What to produce
Among the entries below, which lines include the string "MCLR"? Show each one.
------------------------
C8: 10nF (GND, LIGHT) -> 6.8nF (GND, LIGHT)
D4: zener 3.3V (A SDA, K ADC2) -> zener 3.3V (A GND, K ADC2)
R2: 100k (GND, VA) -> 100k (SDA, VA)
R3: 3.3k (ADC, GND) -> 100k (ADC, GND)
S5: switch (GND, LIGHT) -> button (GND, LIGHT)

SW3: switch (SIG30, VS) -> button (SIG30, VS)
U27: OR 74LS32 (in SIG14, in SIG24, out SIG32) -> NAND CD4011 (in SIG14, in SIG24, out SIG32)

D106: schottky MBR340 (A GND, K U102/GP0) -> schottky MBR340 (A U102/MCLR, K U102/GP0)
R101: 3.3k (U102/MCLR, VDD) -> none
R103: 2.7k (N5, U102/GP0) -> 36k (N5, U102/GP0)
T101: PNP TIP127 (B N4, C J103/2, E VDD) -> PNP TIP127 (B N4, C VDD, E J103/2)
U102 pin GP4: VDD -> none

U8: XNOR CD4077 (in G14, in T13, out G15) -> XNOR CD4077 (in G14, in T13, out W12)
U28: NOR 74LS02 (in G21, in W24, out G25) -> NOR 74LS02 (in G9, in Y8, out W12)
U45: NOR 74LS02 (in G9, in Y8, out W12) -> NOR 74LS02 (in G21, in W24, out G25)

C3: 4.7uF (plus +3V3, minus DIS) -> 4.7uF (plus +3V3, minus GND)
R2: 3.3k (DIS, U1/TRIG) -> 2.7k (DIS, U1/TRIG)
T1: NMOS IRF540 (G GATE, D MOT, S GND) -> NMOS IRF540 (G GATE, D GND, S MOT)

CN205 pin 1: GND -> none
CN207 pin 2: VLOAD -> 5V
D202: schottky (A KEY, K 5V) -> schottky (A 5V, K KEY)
------------------------
Expected answer
D106: schottky MBR340 (A GND, K U102/GP0) -> schottky MBR340 (A U102/MCLR, K U102/GP0)
R101: 3.3k (U102/MCLR, VDD) -> none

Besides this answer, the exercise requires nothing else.